### EXERCISE INSTRUCTIONS
Reproduce the entries shown below only from the line with "(634, 458) = (786, 440): pink" down to the line with "(716, 349) = (1030, 481): grey", keeping both end lines and copying each one exactly.

Object change descriptions:

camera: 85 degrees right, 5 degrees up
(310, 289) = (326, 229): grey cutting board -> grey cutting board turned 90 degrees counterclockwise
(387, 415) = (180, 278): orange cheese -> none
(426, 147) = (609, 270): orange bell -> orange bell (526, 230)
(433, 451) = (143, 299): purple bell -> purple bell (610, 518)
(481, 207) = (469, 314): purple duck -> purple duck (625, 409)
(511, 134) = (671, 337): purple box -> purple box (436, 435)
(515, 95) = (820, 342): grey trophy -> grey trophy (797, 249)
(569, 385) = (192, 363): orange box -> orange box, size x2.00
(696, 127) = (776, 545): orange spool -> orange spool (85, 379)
---
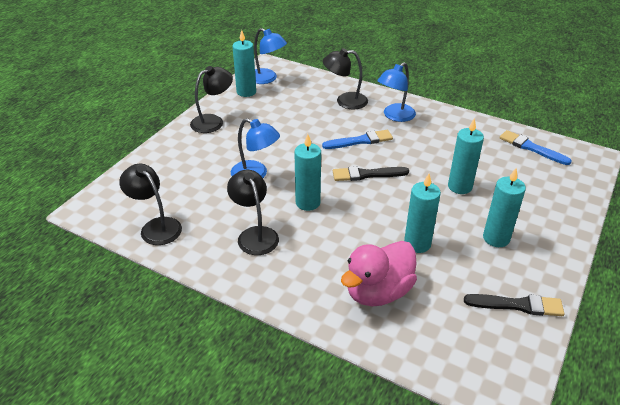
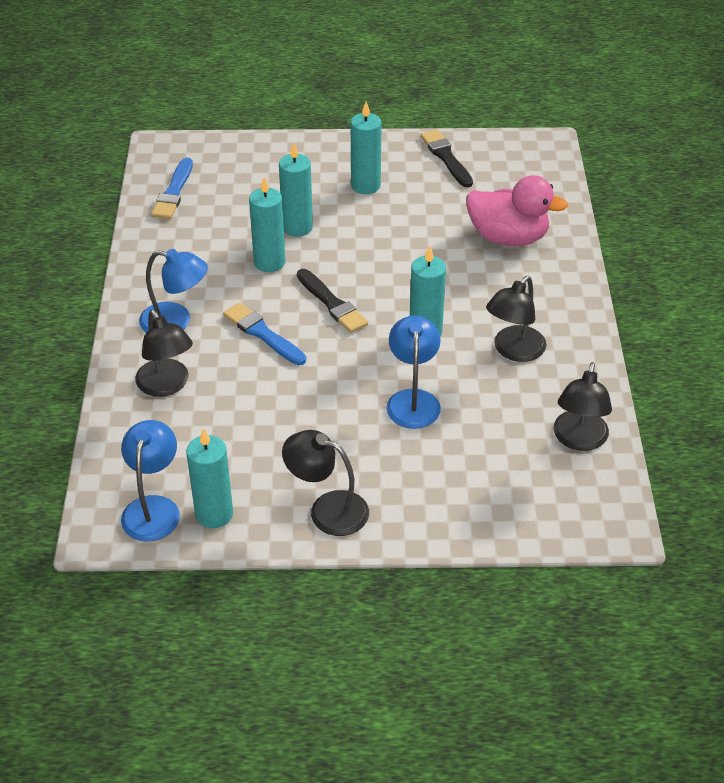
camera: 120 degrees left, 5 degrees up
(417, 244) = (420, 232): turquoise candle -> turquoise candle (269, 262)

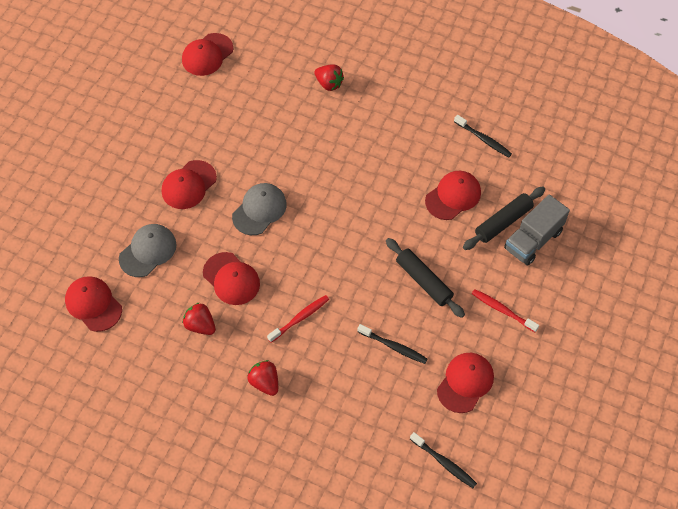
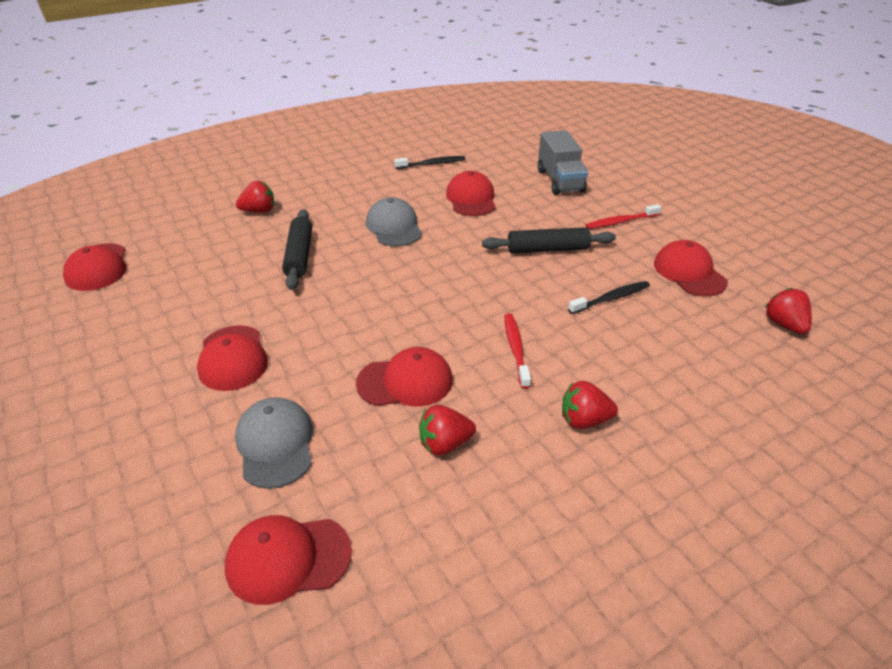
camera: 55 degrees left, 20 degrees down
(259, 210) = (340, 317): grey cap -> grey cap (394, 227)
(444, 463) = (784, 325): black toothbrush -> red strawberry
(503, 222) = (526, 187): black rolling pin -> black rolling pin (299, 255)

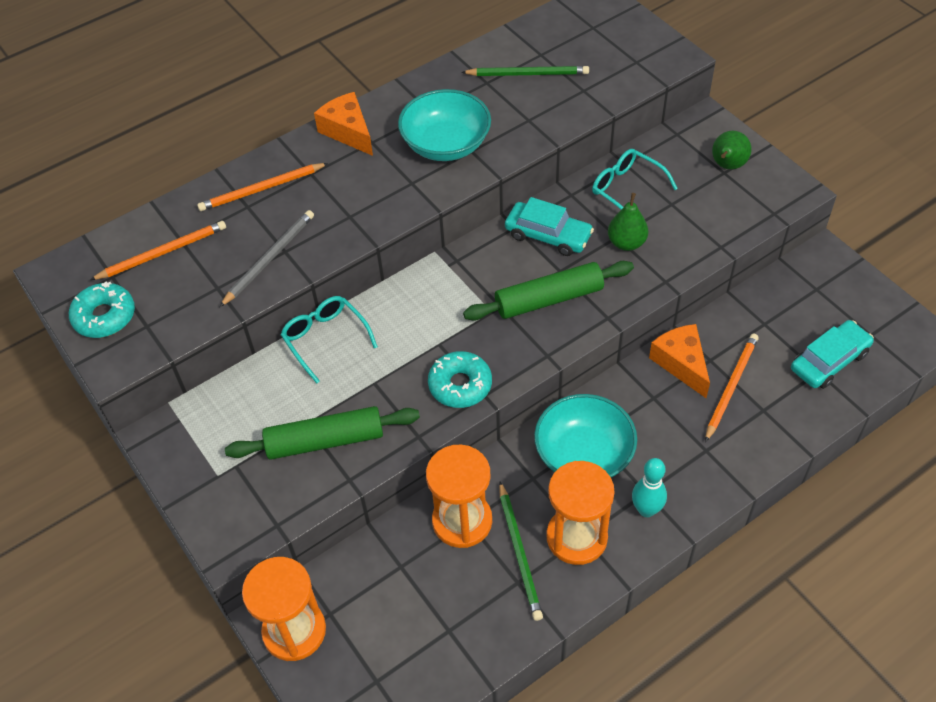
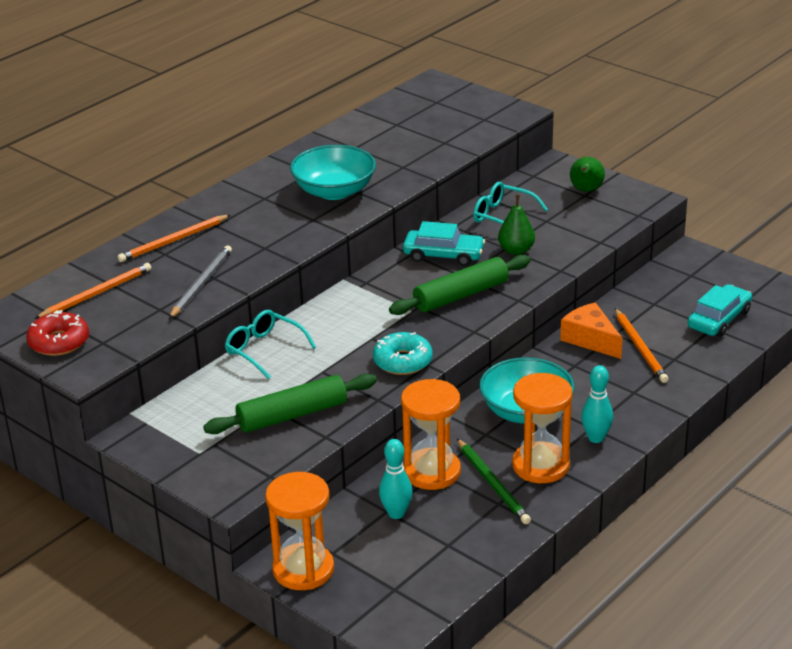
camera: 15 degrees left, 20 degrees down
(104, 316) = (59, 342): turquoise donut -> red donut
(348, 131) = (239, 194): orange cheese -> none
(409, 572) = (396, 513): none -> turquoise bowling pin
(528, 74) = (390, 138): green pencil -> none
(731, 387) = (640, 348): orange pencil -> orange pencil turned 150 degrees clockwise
* * *
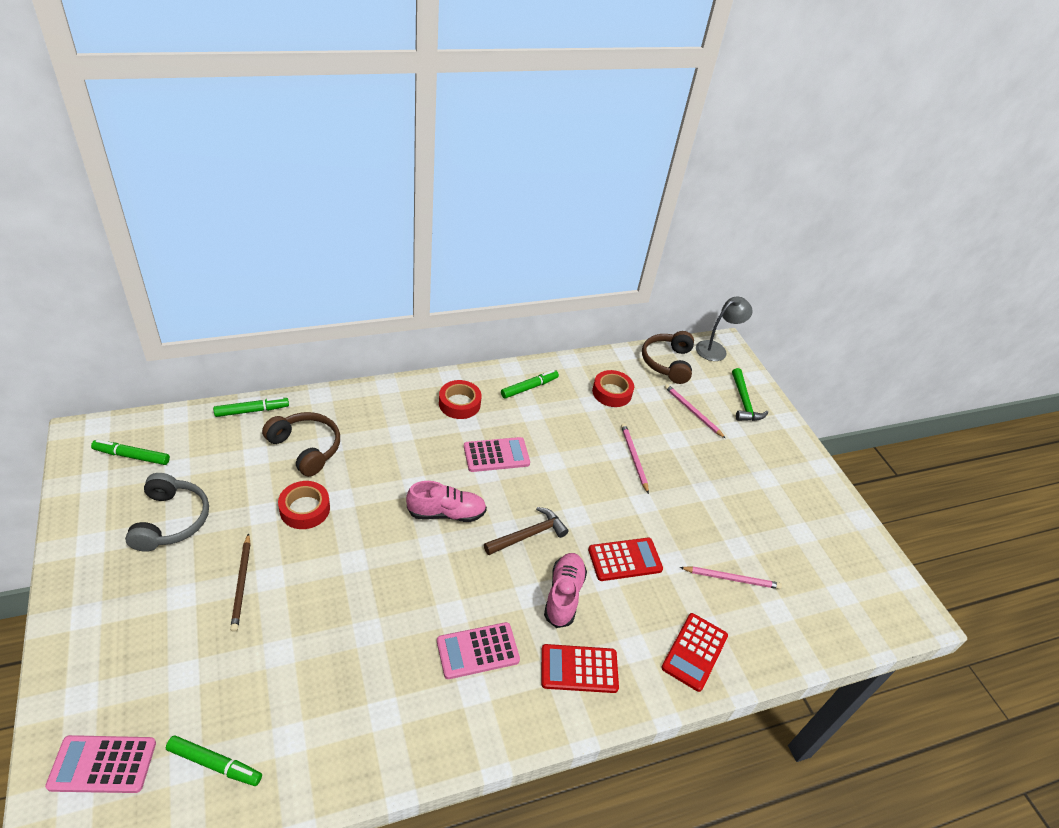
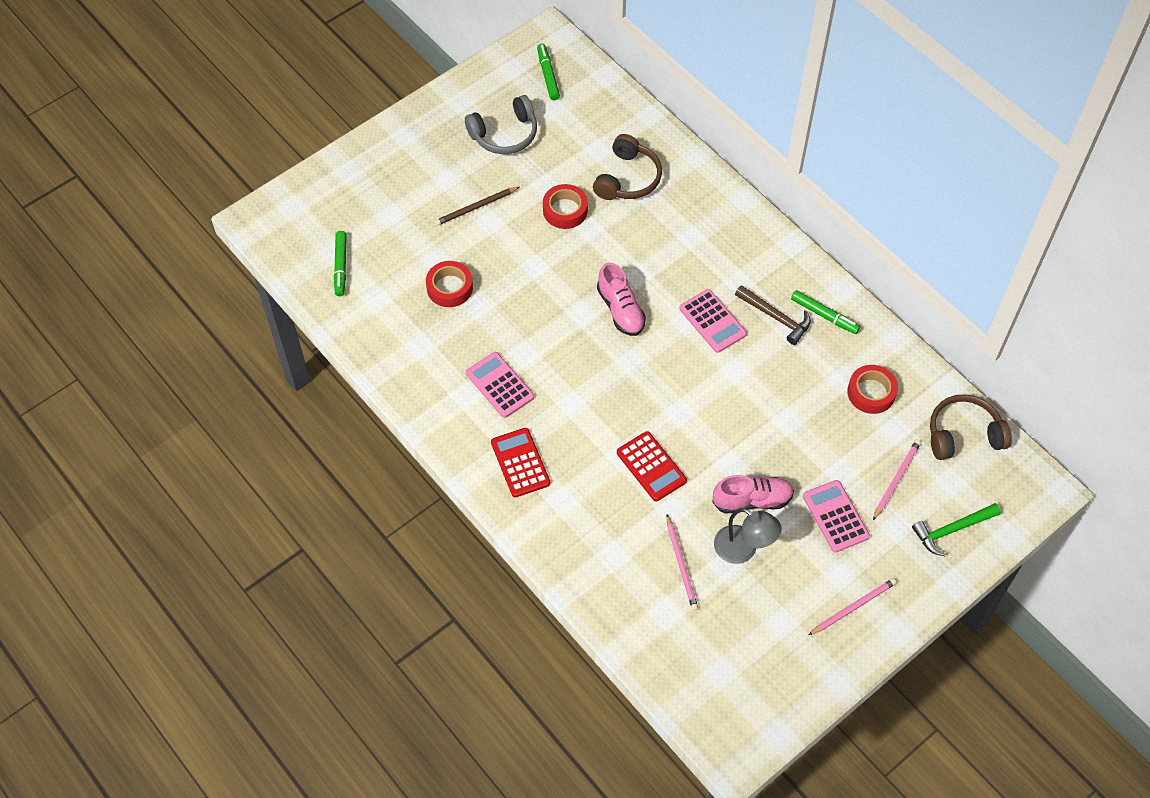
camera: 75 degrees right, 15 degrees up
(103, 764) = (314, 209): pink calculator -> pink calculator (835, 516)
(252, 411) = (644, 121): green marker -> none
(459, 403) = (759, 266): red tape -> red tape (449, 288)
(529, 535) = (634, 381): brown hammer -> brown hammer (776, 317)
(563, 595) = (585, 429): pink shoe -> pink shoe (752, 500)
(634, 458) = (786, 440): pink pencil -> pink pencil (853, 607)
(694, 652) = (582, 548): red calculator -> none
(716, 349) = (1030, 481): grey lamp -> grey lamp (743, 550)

### RESULT OF THIS TASK
(634, 458) = (786, 440): pink pencil -> pink pencil (853, 607)
(694, 652) = (582, 548): red calculator -> none
(716, 349) = (1030, 481): grey lamp -> grey lamp (743, 550)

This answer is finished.